→ EXTRACTED INFORMATION
--- START ---

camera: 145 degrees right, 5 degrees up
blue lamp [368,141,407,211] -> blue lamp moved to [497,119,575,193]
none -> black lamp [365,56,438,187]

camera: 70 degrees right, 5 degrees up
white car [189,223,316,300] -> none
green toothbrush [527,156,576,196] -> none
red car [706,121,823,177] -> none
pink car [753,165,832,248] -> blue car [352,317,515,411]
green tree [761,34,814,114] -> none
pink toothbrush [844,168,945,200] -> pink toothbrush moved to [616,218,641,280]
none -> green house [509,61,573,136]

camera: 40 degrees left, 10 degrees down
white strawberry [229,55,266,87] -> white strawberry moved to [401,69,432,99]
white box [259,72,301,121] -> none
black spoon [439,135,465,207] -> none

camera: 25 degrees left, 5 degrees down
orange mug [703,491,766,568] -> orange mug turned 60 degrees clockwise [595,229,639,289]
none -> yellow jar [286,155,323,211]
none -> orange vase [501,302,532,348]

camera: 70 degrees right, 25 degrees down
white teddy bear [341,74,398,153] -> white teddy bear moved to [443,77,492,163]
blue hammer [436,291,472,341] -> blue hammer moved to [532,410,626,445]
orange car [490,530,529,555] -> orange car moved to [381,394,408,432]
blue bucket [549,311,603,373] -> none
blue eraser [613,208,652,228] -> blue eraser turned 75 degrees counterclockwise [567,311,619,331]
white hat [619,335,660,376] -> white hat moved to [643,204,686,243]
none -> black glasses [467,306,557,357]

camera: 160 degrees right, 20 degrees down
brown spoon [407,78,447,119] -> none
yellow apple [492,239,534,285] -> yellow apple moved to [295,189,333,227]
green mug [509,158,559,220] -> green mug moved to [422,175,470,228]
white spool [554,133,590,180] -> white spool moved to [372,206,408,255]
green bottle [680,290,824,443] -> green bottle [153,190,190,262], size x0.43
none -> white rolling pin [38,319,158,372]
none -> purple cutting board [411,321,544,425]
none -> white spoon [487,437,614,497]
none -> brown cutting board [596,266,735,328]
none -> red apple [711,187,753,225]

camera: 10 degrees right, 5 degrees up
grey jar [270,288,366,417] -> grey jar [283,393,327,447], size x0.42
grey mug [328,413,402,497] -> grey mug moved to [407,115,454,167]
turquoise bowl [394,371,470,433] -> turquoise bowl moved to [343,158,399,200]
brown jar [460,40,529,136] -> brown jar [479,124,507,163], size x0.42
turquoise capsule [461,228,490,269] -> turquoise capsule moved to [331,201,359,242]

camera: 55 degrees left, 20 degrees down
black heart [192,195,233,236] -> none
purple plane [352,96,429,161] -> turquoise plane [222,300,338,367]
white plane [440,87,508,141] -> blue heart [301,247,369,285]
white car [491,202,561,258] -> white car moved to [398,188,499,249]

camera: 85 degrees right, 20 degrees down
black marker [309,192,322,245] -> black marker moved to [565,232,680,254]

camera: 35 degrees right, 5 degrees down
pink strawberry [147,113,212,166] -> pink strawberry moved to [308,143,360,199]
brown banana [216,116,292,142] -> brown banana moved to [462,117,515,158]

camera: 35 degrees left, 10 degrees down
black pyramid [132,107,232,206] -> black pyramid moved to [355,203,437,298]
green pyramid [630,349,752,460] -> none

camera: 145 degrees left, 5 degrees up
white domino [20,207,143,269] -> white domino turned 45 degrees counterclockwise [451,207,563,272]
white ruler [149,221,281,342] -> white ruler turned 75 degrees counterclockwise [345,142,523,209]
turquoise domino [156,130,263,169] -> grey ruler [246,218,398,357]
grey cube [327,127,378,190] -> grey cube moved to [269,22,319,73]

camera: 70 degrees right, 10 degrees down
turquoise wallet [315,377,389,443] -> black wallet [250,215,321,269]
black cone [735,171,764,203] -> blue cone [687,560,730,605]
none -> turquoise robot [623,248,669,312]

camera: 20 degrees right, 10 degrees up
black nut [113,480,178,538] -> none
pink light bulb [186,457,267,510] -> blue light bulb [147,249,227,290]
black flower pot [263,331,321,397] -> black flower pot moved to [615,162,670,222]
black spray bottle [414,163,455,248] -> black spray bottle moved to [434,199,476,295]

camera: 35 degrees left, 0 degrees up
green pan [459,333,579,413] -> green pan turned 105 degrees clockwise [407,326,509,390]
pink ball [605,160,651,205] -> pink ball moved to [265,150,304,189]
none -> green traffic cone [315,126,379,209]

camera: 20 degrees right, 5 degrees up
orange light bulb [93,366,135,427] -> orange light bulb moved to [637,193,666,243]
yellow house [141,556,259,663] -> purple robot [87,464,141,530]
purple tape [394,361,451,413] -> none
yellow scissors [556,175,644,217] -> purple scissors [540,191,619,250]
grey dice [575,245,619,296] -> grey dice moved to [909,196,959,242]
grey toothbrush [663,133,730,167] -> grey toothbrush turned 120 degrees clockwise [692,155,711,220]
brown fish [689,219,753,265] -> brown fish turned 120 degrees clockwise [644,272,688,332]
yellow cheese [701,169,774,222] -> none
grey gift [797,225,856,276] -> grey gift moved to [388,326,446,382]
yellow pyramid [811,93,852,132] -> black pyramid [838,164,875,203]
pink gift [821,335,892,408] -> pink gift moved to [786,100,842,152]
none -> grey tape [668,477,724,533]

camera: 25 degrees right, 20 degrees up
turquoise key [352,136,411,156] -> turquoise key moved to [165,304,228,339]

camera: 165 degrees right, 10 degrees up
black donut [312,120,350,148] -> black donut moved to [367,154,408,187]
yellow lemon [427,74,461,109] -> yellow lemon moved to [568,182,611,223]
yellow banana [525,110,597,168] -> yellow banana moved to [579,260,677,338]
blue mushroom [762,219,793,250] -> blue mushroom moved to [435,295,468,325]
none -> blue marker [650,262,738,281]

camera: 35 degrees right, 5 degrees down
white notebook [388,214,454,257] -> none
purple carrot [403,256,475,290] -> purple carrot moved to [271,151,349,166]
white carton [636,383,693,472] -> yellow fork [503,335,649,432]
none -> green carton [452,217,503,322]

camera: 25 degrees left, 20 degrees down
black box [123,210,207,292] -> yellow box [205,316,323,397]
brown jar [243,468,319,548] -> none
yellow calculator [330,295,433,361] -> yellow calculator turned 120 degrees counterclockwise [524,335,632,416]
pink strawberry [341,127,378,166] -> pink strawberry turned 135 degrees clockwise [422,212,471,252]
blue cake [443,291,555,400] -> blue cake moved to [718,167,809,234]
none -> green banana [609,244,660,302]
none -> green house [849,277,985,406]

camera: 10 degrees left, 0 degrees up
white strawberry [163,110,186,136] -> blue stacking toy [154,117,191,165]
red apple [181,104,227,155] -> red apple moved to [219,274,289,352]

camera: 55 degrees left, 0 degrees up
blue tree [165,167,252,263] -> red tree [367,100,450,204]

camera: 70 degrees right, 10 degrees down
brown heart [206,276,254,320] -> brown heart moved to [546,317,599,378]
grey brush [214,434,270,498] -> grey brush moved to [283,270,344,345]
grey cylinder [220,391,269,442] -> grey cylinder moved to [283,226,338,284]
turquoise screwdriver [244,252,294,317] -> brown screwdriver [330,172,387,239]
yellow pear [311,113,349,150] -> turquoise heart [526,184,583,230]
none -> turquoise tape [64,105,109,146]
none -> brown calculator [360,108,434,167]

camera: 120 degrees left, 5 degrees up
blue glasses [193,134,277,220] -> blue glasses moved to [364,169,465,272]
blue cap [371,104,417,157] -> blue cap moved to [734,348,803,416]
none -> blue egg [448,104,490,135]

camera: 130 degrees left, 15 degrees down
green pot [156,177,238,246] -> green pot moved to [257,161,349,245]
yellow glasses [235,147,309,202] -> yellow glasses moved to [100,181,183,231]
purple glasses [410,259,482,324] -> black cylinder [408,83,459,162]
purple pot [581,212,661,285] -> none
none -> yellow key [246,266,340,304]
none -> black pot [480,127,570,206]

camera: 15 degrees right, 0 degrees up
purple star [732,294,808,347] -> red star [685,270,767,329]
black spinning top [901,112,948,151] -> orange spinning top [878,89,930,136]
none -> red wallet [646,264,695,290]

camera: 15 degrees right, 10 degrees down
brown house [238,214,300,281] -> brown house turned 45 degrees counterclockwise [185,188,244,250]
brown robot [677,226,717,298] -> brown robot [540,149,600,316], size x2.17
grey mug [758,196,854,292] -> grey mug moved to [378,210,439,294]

--- END ---

→ ABOUT THIS TASK
All lines in the listing above from the line containing "black heart [192,195,233,236] -> none" to the line containing "camera: 35 degrees left, 10 degrees down", inclusive, should be retyped exactly; no other lines should appear.

→ RESULT
black heart [192,195,233,236] -> none
purple plane [352,96,429,161] -> turquoise plane [222,300,338,367]
white plane [440,87,508,141] -> blue heart [301,247,369,285]
white car [491,202,561,258] -> white car moved to [398,188,499,249]

camera: 85 degrees right, 20 degrees down
black marker [309,192,322,245] -> black marker moved to [565,232,680,254]

camera: 35 degrees right, 5 degrees down
pink strawberry [147,113,212,166] -> pink strawberry moved to [308,143,360,199]
brown banana [216,116,292,142] -> brown banana moved to [462,117,515,158]

camera: 35 degrees left, 10 degrees down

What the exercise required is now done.